Segment Start: Information shown
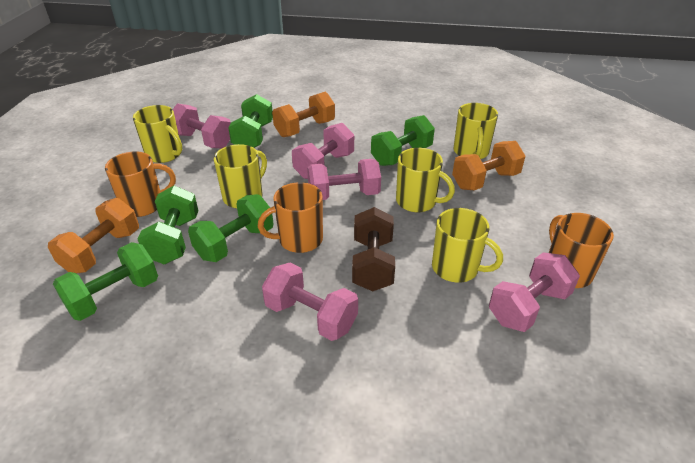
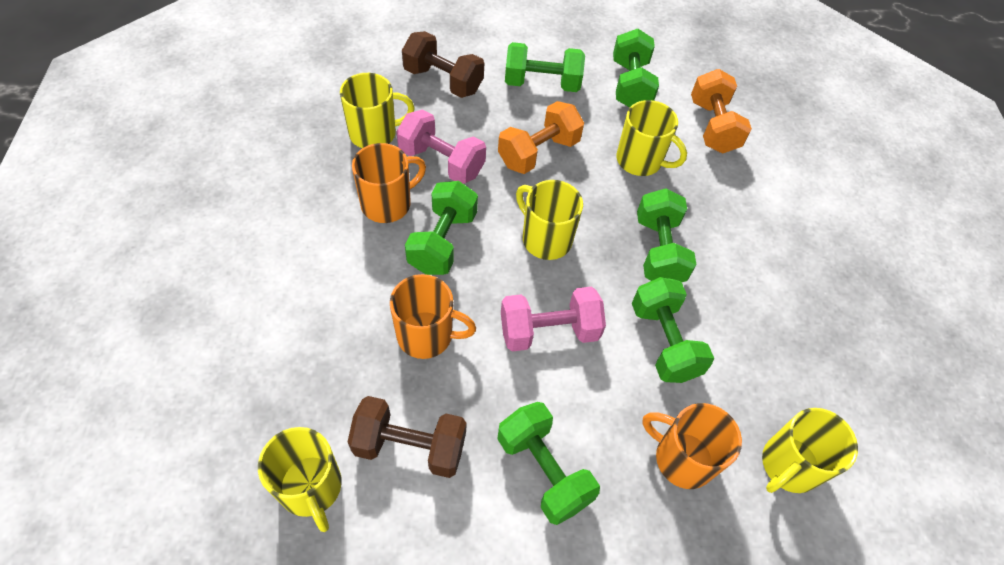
brown dumbbell: 1 -> 2
green dumbbell: 5 -> 6
orange dumbbell: 3 -> 2
pink dumbbell: 5 -> 2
Segment End: Information shown
> Task brief
Everything in the listing should be copied exactly, apart from the images it holds.

> Solution
brown dumbbell: 1 -> 2
green dumbbell: 5 -> 6
orange dumbbell: 3 -> 2
pink dumbbell: 5 -> 2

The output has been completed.